-- WORK TO BE COMPLETED --
Transcribe the line that contains "blue triangle: (255, 329)" and every line after it to the end of the records, exactly and nothing else. Skip the pictures.

Frame-by-frame shape edits
##########

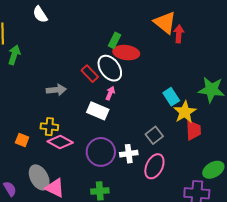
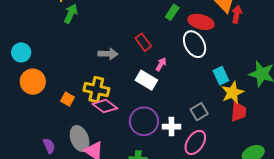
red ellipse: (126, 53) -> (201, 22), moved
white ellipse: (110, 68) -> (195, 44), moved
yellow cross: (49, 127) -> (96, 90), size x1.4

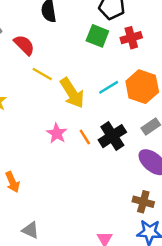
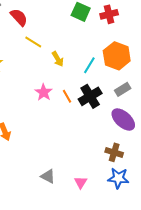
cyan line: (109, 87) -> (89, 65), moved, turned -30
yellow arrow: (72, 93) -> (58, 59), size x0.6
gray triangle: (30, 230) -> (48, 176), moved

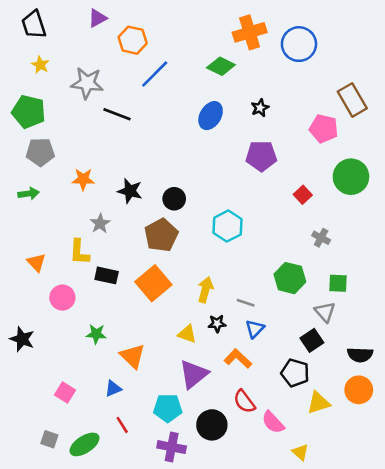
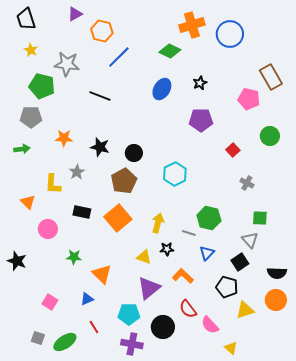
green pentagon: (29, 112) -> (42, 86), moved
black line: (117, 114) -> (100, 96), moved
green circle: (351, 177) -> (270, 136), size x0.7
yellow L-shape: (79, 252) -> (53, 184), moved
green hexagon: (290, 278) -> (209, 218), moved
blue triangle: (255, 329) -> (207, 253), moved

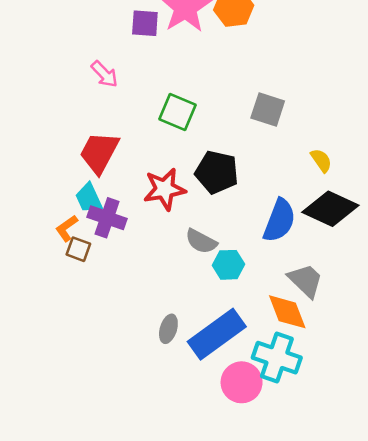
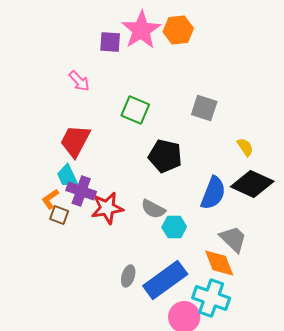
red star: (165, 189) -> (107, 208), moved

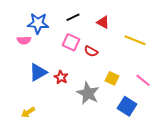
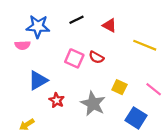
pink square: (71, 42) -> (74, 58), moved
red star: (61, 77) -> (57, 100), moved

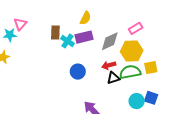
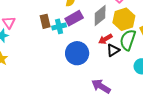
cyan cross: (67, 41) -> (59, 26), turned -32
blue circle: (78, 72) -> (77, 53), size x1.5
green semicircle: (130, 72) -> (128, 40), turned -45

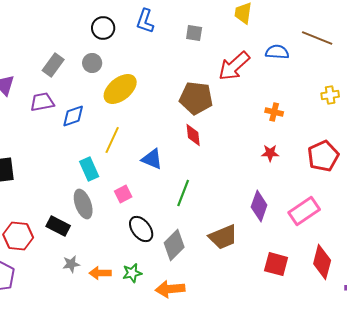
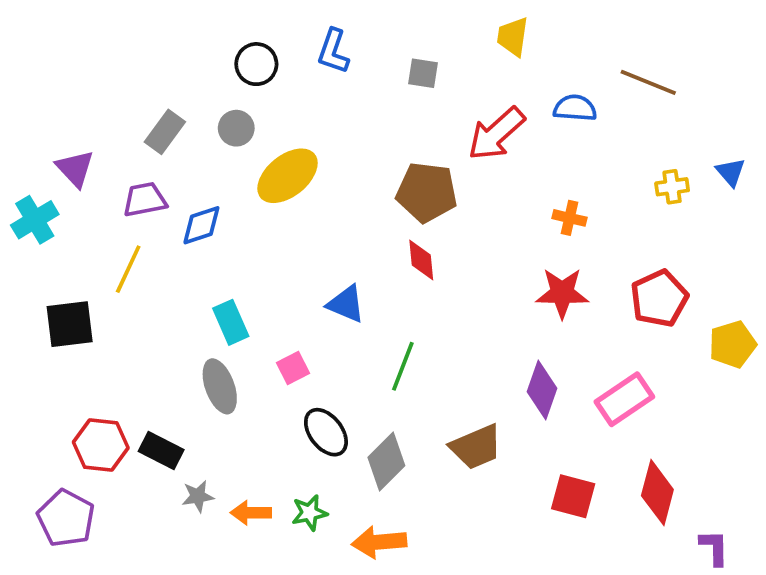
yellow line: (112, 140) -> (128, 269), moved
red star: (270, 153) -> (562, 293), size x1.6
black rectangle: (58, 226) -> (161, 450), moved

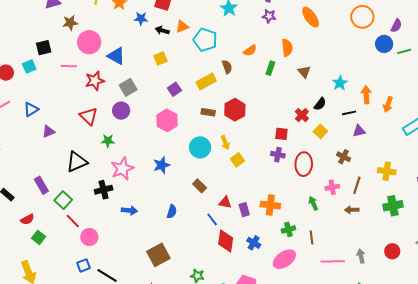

##########

-- WRITTEN ANSWER --
blue triangle: (255, 329) -> (207, 253), moved

red star: (165, 189) -> (107, 208), moved

pink square: (71, 42) -> (74, 58), moved
red star: (61, 77) -> (57, 100), moved

cyan cross: (67, 41) -> (59, 26), turned -32
blue circle: (78, 72) -> (77, 53), size x1.5
green semicircle: (130, 72) -> (128, 40), turned -45

yellow line: (112, 140) -> (128, 269), moved
red star: (270, 153) -> (562, 293), size x1.6
black rectangle: (58, 226) -> (161, 450), moved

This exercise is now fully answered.